(DATA FOR ANALYSIS begins)
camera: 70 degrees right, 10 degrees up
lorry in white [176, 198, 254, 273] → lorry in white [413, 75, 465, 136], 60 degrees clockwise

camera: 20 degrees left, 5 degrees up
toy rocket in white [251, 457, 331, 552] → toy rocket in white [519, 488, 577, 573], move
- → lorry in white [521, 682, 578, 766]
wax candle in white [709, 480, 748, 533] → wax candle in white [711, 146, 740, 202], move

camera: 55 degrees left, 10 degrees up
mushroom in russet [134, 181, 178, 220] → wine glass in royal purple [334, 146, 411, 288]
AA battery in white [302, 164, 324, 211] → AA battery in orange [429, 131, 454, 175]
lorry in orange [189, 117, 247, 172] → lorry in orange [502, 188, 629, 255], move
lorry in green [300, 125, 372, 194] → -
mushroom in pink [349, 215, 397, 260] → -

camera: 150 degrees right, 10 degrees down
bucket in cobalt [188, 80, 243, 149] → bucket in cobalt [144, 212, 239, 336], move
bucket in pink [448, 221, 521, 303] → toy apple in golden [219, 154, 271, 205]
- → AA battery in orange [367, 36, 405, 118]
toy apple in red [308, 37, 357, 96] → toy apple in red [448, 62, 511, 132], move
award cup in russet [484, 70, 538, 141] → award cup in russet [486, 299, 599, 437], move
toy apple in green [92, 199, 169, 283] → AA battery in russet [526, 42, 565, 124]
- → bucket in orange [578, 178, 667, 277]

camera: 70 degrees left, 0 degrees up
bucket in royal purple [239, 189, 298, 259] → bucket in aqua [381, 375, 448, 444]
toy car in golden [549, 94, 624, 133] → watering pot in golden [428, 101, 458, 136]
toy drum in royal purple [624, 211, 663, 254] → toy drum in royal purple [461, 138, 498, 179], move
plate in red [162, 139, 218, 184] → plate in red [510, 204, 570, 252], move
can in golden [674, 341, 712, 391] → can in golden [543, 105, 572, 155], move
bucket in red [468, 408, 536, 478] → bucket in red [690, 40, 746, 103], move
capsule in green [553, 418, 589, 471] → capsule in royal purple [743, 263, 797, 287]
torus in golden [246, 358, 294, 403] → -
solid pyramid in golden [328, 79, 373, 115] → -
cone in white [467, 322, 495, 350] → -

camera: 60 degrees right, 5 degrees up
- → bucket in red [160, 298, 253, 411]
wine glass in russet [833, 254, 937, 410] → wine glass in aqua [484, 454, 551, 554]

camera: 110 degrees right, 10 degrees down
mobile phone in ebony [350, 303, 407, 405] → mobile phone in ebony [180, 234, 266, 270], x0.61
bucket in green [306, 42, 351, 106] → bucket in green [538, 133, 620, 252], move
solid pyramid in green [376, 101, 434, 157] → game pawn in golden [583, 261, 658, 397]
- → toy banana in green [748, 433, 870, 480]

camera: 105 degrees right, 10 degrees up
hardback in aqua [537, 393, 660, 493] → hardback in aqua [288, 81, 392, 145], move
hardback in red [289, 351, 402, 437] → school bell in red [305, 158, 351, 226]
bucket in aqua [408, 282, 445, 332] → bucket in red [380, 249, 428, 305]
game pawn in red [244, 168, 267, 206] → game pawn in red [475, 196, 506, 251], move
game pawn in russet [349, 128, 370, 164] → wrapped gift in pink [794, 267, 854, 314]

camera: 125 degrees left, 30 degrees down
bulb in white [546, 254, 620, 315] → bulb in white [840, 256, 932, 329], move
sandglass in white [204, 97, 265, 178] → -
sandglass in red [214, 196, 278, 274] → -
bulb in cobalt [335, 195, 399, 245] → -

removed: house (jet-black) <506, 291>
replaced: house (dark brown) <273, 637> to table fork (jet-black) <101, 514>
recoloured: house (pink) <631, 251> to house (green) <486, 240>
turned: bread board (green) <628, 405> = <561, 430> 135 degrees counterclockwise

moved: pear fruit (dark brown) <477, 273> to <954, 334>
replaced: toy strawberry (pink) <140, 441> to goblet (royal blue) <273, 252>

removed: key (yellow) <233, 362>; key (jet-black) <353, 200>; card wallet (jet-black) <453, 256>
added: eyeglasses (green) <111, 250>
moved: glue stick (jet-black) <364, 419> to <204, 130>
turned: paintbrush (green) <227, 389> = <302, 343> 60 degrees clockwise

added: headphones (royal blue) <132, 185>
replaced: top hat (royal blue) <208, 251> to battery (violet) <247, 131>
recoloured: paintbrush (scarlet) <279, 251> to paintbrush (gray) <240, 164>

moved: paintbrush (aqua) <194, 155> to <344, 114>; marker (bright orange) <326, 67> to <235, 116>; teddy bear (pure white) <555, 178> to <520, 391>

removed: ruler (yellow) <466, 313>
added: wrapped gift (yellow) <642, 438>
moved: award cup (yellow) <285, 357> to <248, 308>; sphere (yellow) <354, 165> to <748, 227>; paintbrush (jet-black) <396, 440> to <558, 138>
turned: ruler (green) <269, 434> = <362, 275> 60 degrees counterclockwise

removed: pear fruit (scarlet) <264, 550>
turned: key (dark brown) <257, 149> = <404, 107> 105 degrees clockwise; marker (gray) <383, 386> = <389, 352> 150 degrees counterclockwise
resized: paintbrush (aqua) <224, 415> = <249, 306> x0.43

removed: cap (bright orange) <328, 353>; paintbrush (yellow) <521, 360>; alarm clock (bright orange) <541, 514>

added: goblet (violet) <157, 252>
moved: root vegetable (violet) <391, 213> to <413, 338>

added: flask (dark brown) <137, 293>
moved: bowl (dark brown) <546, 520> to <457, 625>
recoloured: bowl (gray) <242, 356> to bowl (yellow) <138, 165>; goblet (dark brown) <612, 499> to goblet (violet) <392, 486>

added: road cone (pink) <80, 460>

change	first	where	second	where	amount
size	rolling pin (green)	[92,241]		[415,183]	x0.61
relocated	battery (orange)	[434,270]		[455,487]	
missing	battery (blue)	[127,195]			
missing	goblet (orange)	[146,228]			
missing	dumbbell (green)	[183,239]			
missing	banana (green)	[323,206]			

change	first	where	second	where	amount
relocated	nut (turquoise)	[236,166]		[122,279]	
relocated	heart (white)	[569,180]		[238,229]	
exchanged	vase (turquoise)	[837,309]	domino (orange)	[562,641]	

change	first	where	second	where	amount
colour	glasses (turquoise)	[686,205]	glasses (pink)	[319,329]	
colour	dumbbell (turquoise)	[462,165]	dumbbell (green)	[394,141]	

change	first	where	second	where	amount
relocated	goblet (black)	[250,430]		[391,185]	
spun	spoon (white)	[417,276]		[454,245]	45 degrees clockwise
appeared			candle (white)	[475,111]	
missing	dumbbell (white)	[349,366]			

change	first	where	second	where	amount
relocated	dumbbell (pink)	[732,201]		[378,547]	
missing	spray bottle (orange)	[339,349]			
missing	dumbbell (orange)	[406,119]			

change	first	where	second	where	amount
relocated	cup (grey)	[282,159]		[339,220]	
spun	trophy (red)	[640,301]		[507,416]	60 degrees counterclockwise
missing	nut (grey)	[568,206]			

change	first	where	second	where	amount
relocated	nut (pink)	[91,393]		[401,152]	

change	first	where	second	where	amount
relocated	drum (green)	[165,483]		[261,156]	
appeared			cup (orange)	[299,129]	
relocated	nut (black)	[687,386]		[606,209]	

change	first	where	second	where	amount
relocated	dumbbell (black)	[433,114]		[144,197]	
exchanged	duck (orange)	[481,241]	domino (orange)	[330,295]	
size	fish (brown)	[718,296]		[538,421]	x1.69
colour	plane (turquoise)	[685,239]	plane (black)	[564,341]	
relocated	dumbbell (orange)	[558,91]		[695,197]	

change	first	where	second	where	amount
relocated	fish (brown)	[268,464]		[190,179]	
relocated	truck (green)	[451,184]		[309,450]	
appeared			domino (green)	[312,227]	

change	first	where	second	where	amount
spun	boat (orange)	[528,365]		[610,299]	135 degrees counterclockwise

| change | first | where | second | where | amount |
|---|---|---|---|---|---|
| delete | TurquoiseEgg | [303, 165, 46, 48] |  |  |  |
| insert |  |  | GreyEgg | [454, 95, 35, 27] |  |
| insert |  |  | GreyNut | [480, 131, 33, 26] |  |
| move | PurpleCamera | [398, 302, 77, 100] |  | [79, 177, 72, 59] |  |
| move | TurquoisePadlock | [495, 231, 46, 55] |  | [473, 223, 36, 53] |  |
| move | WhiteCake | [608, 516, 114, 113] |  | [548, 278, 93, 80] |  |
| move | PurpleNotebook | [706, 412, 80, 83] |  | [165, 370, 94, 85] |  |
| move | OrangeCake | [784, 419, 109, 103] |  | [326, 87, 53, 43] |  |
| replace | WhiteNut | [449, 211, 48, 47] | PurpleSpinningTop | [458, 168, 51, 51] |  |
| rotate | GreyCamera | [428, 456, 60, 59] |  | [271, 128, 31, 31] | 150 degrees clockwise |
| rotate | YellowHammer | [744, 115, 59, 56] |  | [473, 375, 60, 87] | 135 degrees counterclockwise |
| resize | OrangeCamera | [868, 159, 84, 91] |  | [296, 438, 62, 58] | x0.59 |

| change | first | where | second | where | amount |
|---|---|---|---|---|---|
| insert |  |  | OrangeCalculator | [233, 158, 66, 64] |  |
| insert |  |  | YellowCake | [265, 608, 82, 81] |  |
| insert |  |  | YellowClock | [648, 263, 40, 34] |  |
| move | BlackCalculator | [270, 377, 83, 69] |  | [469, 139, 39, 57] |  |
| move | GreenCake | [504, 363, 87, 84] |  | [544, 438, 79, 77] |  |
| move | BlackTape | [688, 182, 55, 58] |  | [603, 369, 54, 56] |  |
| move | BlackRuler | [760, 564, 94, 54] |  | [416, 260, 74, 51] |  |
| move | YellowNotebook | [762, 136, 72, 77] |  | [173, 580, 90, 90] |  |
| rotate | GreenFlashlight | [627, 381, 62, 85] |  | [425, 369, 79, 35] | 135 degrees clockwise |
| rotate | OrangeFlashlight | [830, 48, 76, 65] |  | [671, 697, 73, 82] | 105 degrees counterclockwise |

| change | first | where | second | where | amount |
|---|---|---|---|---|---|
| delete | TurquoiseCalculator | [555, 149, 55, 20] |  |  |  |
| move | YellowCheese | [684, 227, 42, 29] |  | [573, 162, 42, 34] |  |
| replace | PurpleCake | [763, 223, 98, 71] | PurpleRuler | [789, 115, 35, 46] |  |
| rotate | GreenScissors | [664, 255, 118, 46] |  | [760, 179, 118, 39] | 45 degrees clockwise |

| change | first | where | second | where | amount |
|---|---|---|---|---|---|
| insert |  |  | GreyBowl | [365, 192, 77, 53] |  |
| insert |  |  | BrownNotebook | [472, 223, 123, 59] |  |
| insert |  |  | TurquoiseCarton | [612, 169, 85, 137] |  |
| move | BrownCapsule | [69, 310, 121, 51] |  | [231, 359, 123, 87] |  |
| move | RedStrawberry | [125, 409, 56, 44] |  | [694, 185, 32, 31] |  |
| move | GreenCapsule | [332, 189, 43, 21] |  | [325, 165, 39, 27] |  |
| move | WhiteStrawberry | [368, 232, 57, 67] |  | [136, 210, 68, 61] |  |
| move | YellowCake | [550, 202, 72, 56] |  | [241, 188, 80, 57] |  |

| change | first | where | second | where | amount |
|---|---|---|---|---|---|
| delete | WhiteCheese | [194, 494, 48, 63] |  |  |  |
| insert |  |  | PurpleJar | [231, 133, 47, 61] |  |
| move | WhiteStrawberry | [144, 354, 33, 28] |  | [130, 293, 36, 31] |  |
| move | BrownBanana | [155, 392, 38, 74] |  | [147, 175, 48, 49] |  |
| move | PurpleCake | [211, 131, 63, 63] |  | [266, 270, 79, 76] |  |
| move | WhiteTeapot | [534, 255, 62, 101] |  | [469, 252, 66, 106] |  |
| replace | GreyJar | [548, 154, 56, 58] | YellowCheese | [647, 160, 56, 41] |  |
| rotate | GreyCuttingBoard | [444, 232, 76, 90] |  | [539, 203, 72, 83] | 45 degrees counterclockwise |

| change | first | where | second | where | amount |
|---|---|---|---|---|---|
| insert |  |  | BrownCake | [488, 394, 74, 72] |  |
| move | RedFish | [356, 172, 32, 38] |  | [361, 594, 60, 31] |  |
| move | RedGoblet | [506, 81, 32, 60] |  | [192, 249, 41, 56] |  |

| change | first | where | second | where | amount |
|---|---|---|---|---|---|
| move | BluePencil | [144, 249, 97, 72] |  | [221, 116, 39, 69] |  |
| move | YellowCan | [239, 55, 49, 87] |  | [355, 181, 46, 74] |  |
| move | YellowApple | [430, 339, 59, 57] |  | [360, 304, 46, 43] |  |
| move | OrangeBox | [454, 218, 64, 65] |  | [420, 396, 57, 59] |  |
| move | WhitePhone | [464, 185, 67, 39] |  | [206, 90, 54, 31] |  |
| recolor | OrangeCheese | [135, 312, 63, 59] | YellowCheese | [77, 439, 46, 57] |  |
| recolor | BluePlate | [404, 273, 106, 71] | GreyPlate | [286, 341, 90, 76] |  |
(DATA FOR ANALYSIS ends)
PROBLEM TO SOLVE -> Determine the number of lines in the records that include the string "house", and respond with that number only.

FINISHED TASK -> 3